## Available records
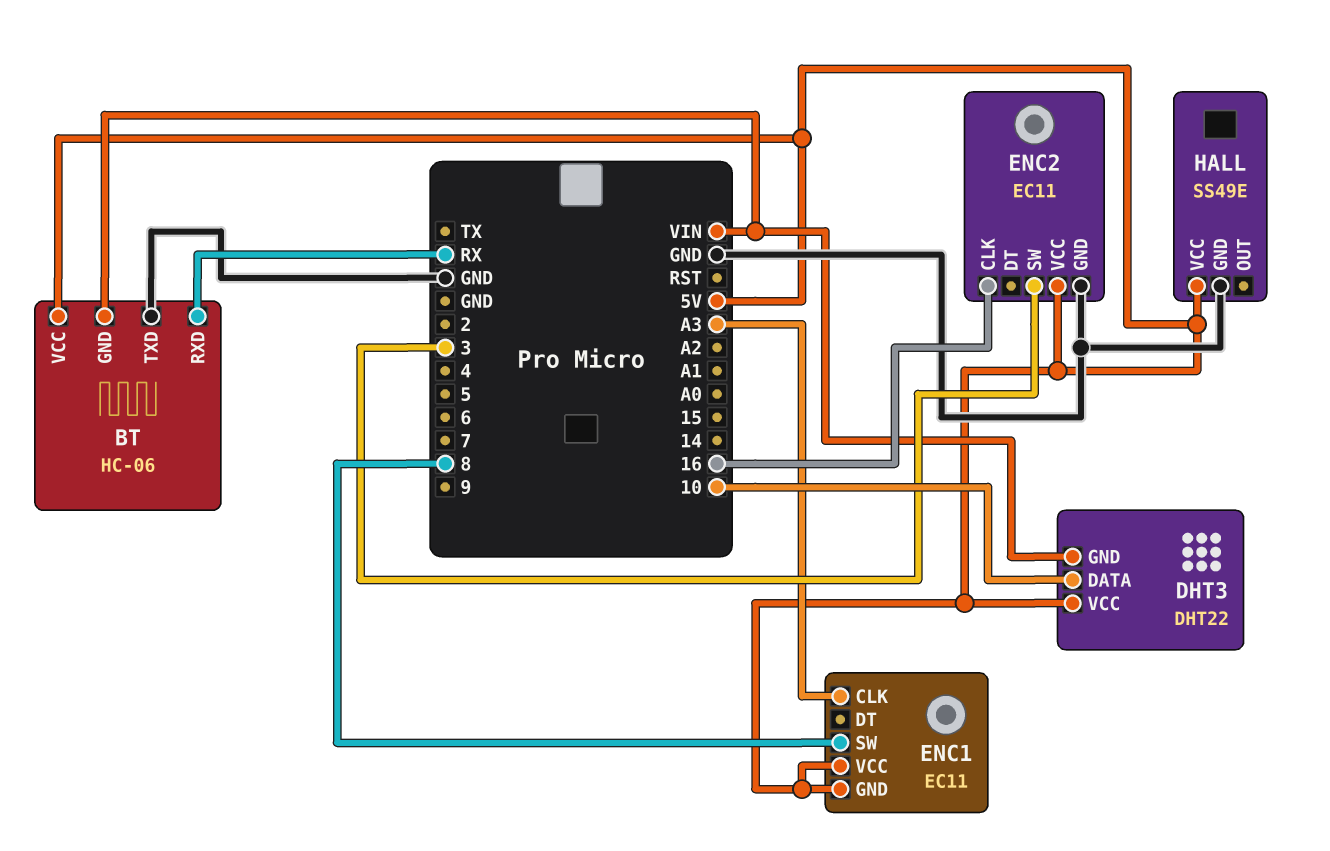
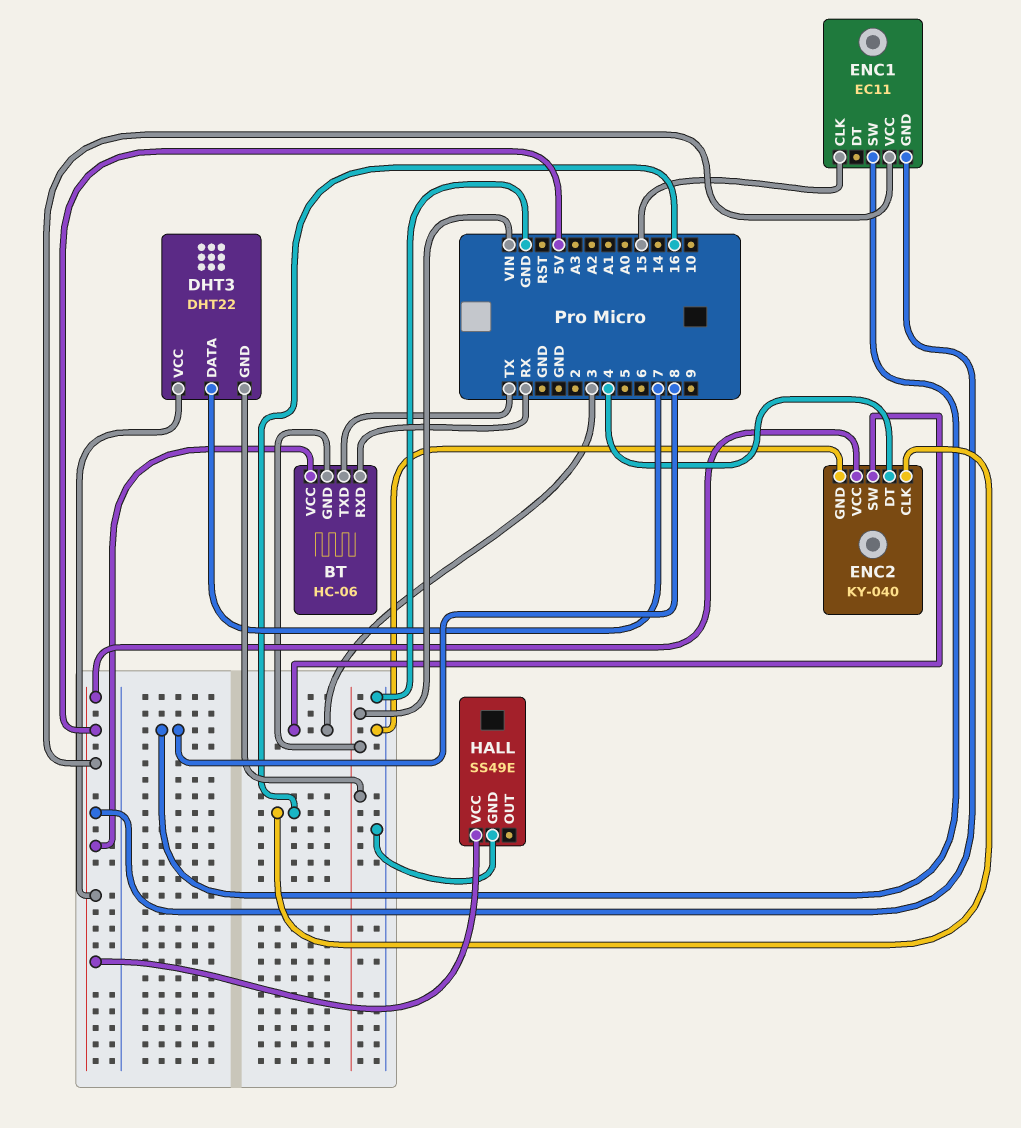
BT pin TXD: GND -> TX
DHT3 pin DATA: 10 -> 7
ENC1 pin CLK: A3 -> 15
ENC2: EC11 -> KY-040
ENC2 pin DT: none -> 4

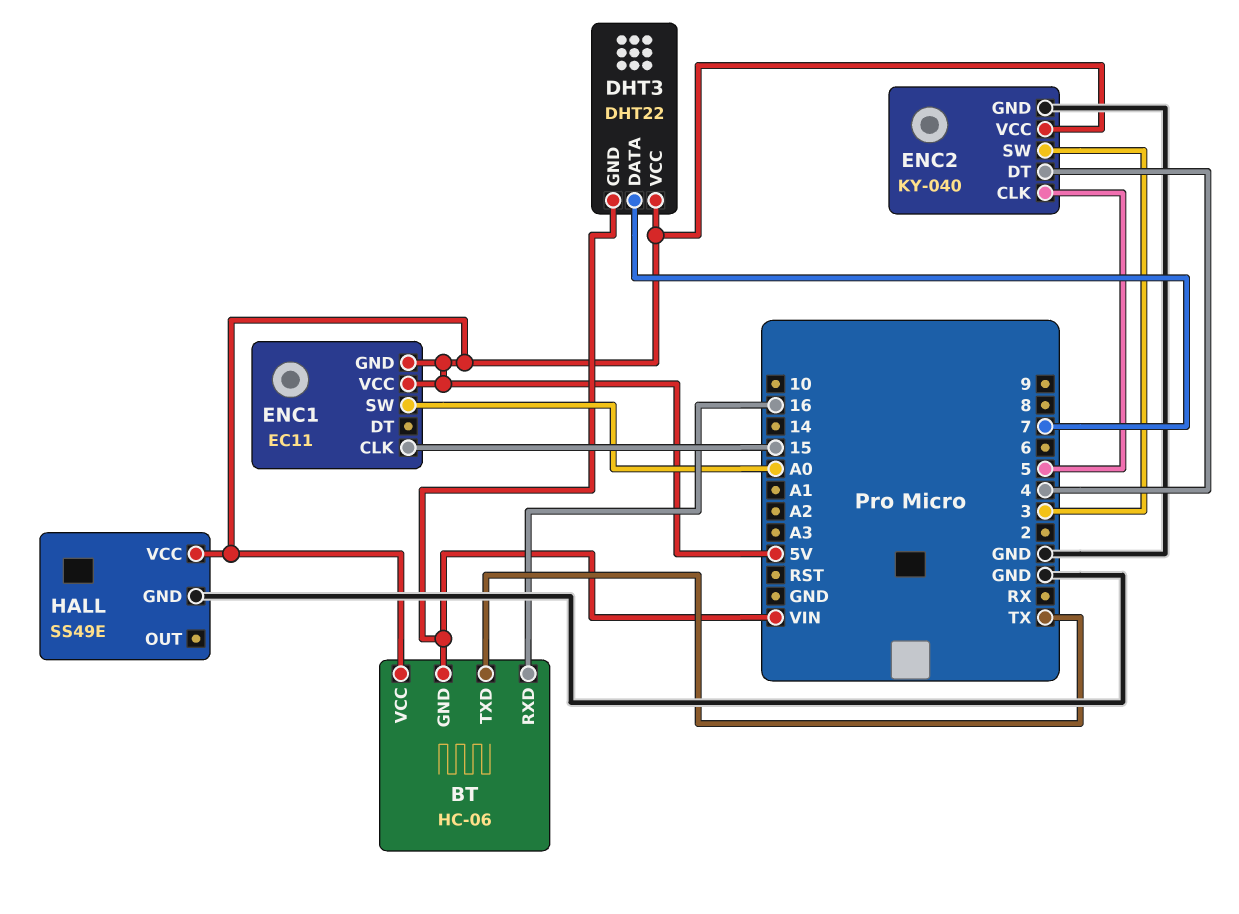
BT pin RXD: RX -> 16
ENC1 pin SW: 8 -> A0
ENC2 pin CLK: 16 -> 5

## Goal of the exercise
Give the data back exactly, omitting all pictures.

## Written response
BT pin TXD: GND -> TX
DHT3 pin DATA: 10 -> 7
ENC1 pin CLK: A3 -> 15
ENC2: EC11 -> KY-040
ENC2 pin DT: none -> 4

BT pin RXD: RX -> 16
ENC1 pin SW: 8 -> A0
ENC2 pin CLK: 16 -> 5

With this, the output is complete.